__Change detection data__
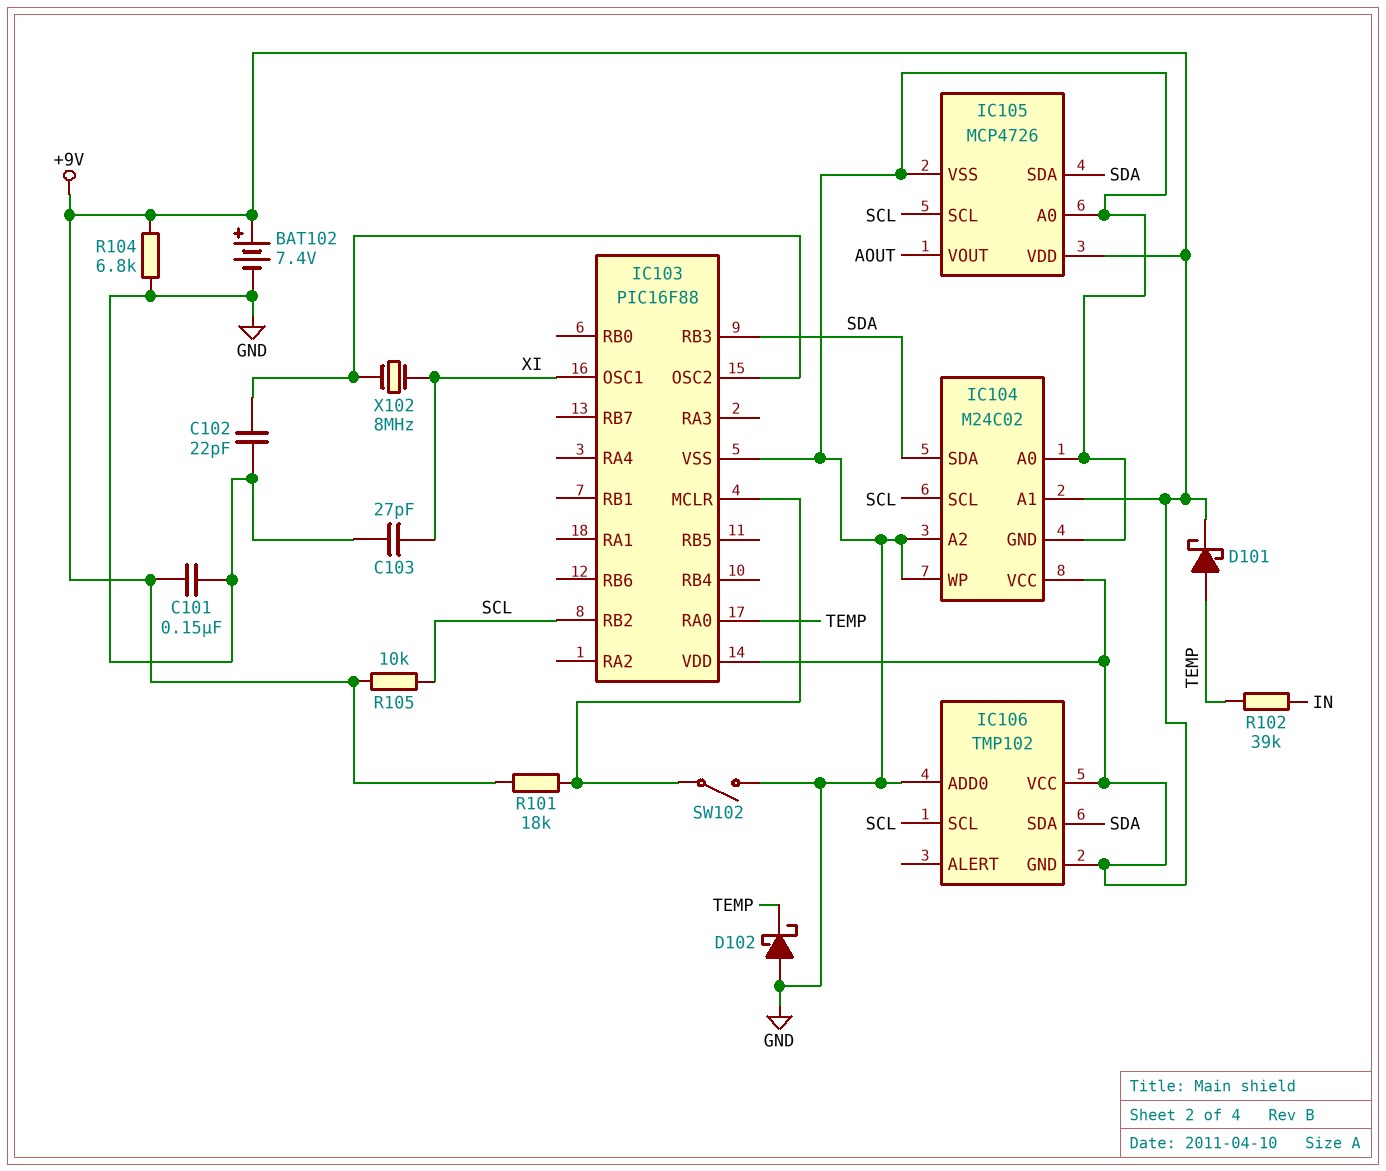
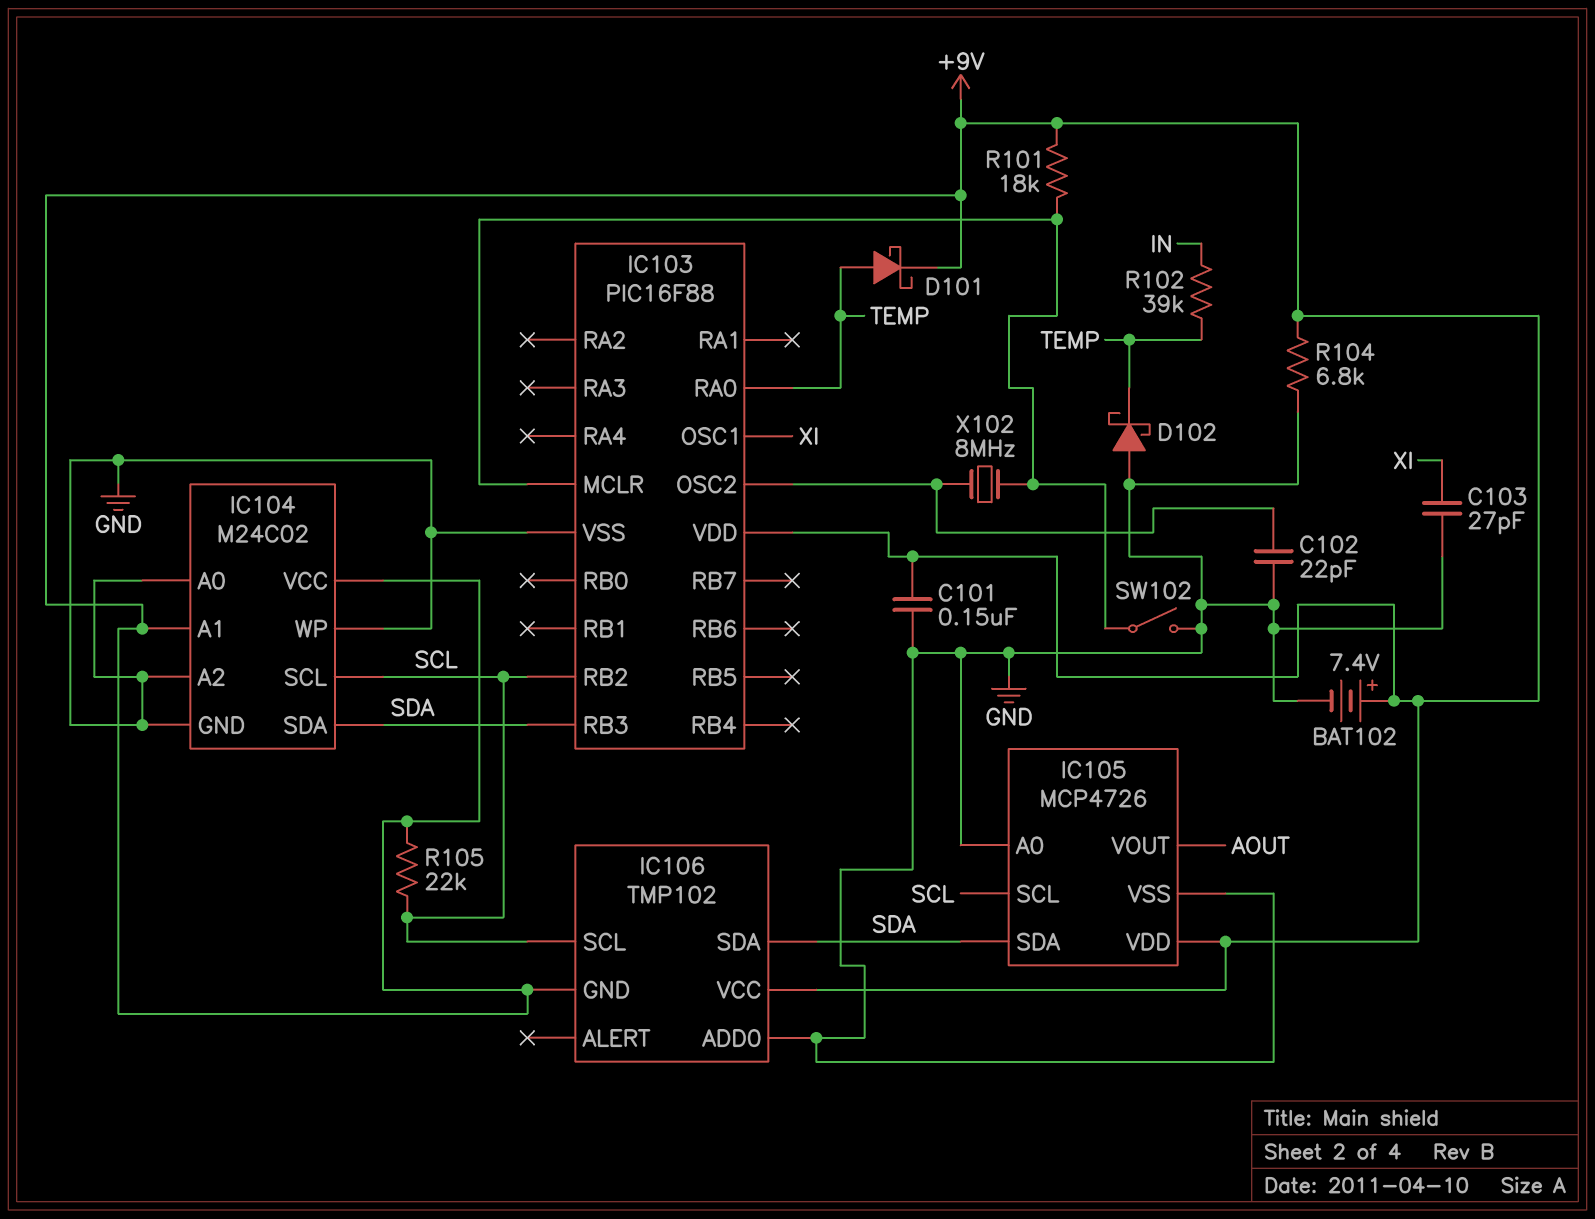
R105: 10k (+9V, SCL) -> 22k (+9V, SCL)
X102: 8MHz (IC103/OSC2, XI) -> 8MHz (IC103/MCLR, IC103/OSC2)

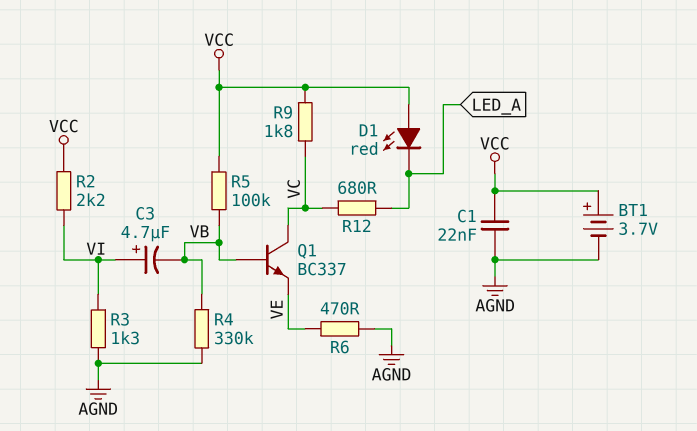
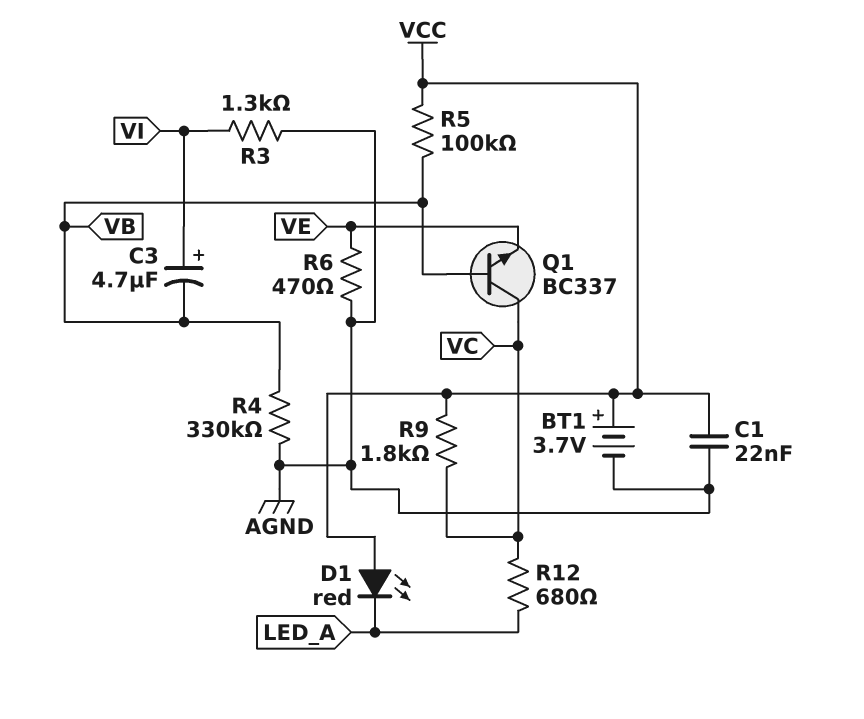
R2: 2.2k (VCC, VI) -> none

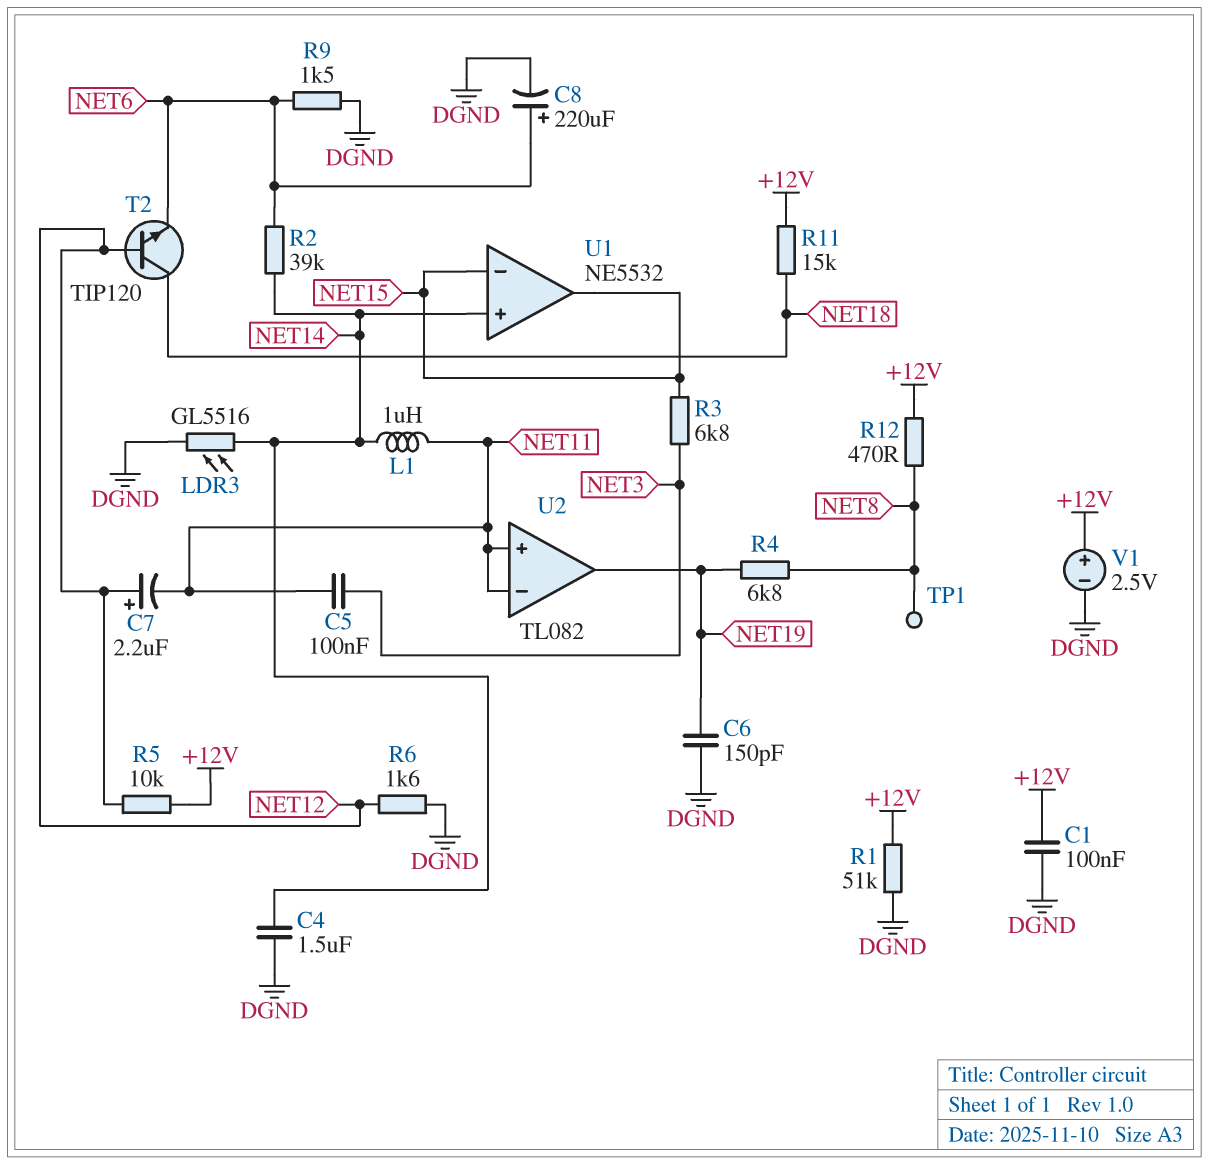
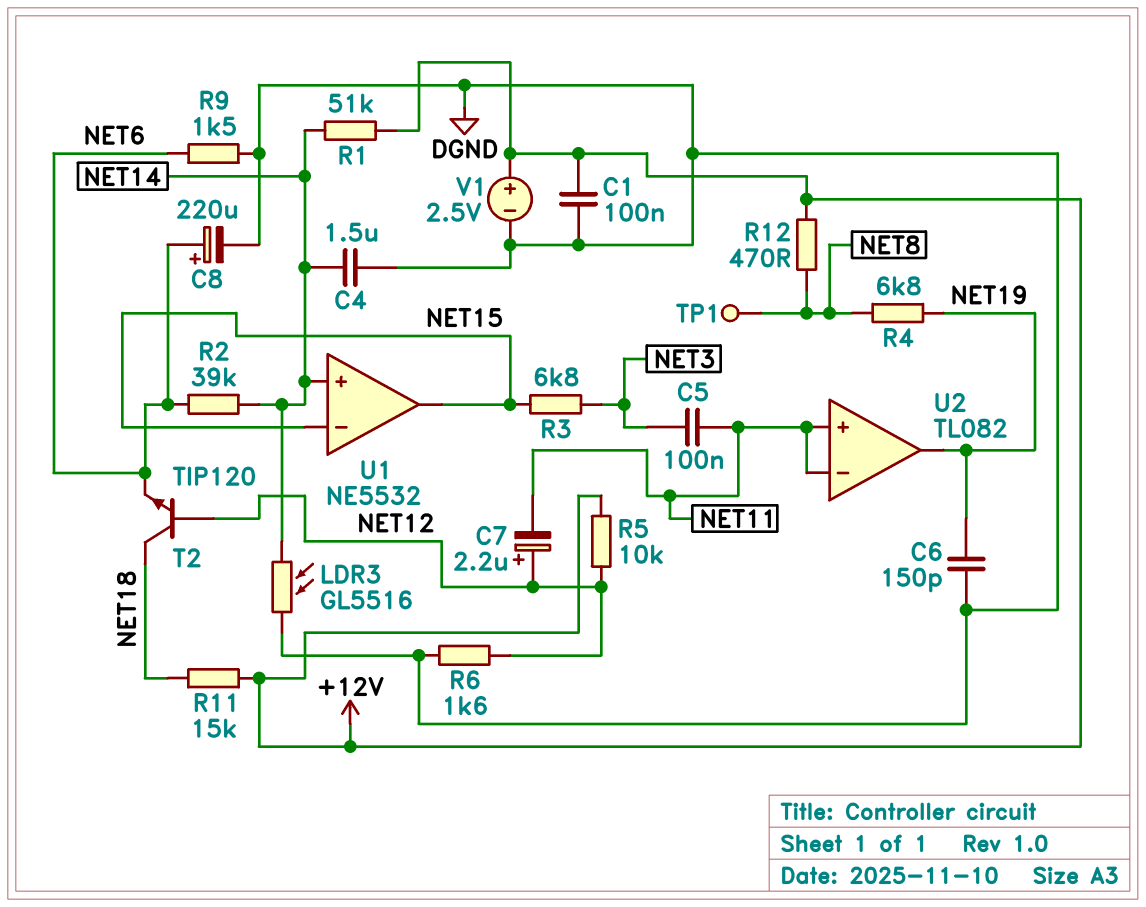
L1: 1uH (NET11, NET14) -> none
R1: 51k (+12V, DGND) -> 51k (+12V, NET14)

__What to work on__
Please print all the lines above exactly as given and leave out every picture.

__Answer to the exercise__
R105: 10k (+9V, SCL) -> 22k (+9V, SCL)
X102: 8MHz (IC103/OSC2, XI) -> 8MHz (IC103/MCLR, IC103/OSC2)

R2: 2.2k (VCC, VI) -> none

L1: 1uH (NET11, NET14) -> none
R1: 51k (+12V, DGND) -> 51k (+12V, NET14)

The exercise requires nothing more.